(Beginning of The records)

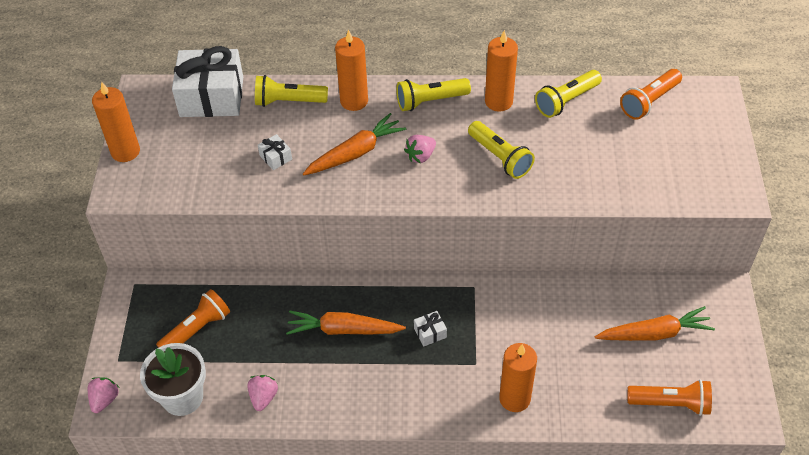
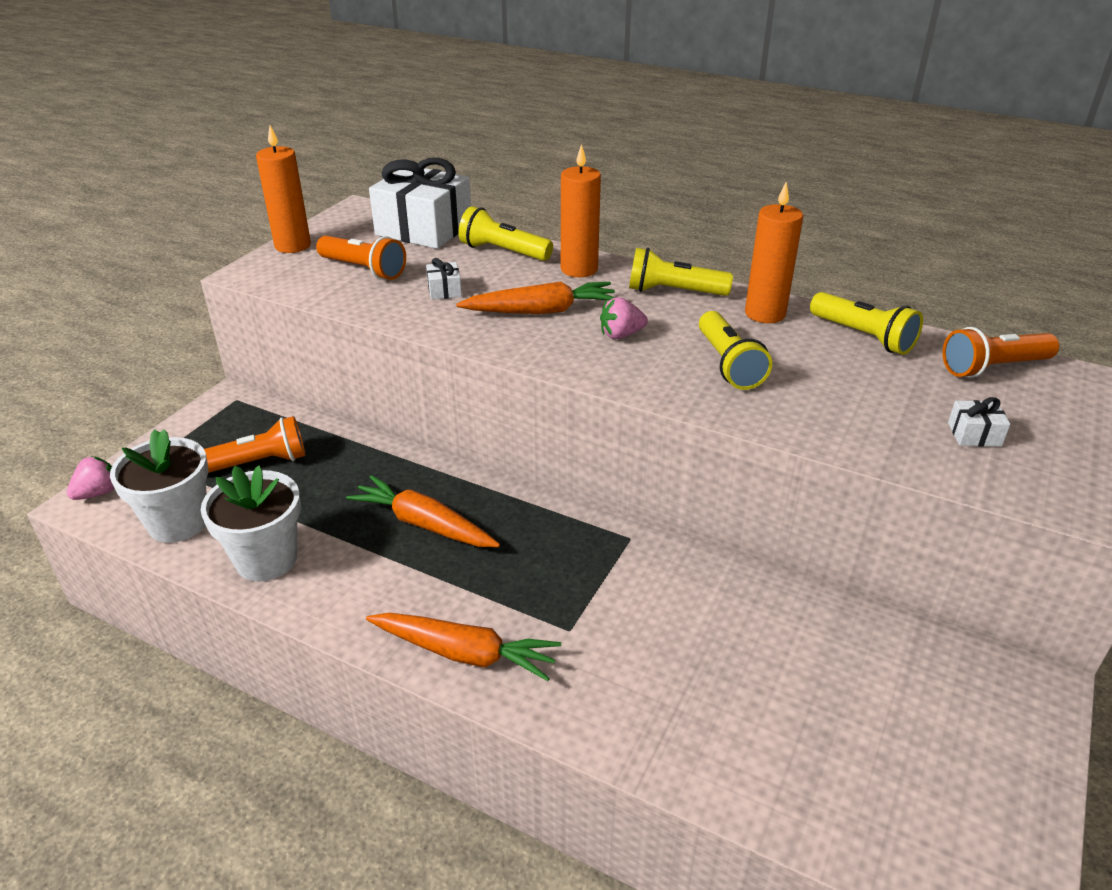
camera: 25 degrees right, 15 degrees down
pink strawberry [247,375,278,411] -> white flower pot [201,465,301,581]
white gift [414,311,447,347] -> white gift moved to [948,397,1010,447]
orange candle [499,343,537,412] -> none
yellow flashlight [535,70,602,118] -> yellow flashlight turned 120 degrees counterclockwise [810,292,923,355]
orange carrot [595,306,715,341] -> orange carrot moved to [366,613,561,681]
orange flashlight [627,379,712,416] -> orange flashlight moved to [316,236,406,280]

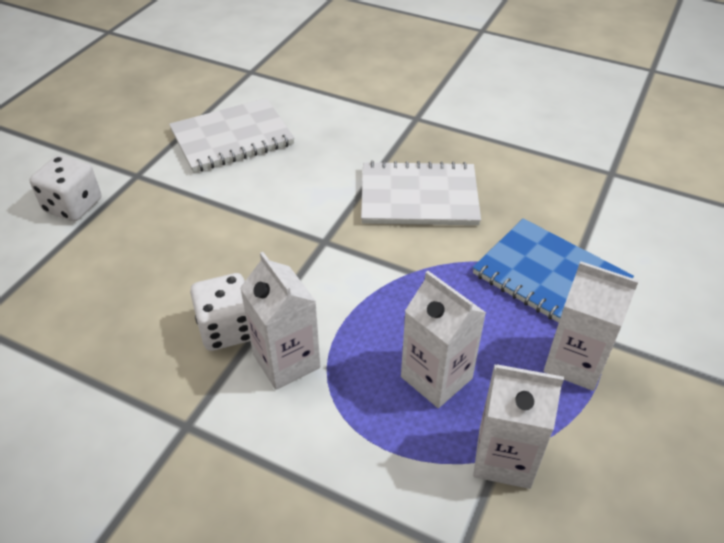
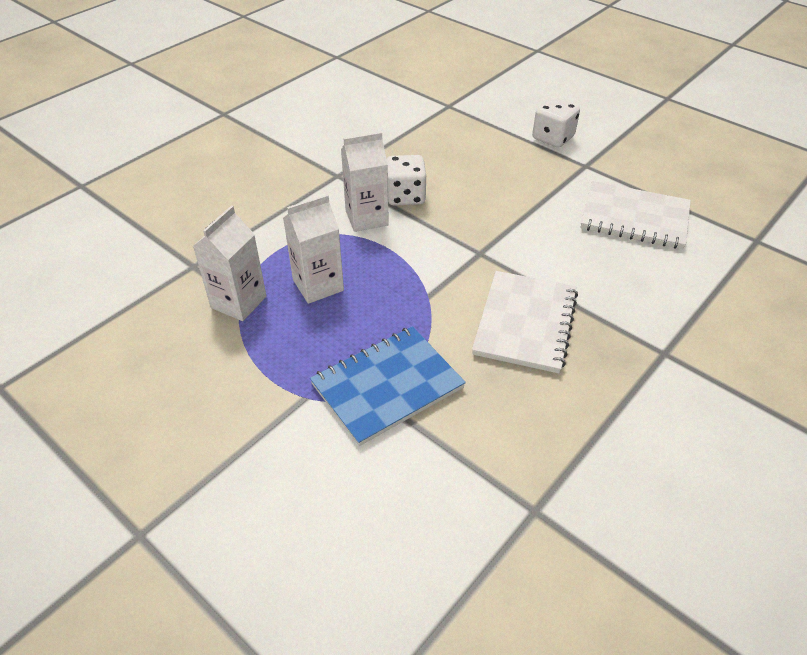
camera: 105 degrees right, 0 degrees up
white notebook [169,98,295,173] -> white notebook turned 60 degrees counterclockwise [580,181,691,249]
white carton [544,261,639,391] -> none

(End of The records)
(Beginning of The records)

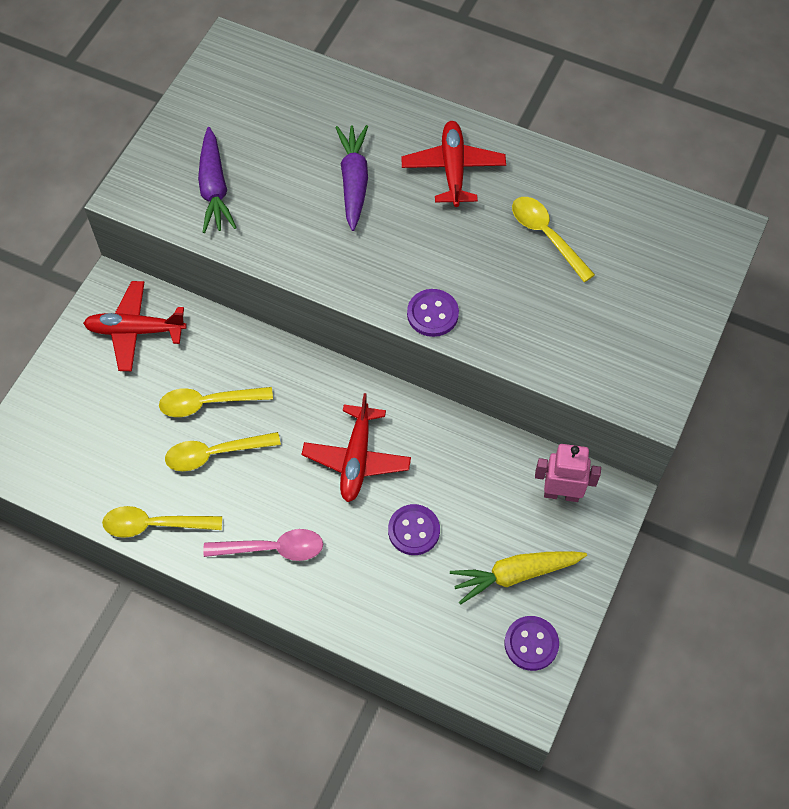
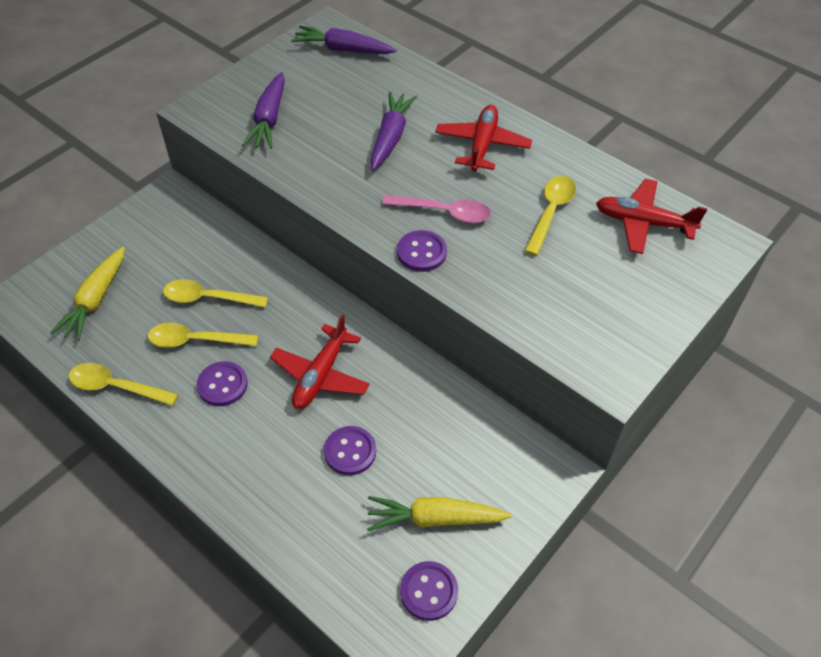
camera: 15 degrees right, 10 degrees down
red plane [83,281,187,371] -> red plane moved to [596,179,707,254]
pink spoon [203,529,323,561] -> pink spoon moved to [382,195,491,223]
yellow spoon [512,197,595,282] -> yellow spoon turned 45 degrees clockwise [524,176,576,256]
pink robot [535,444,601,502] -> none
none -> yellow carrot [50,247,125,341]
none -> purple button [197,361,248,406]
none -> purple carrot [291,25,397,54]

(End of The records)

In the entries above, the lines between the one holding "camera: 15 degrees right, 10 degrees down" and the one holding "none -> purple carrot [291,25,397,54]", inclusive, are to be printed exactly as written, and those alone.

camera: 15 degrees right, 10 degrees down
red plane [83,281,187,371] -> red plane moved to [596,179,707,254]
pink spoon [203,529,323,561] -> pink spoon moved to [382,195,491,223]
yellow spoon [512,197,595,282] -> yellow spoon turned 45 degrees clockwise [524,176,576,256]
pink robot [535,444,601,502] -> none
none -> yellow carrot [50,247,125,341]
none -> purple button [197,361,248,406]
none -> purple carrot [291,25,397,54]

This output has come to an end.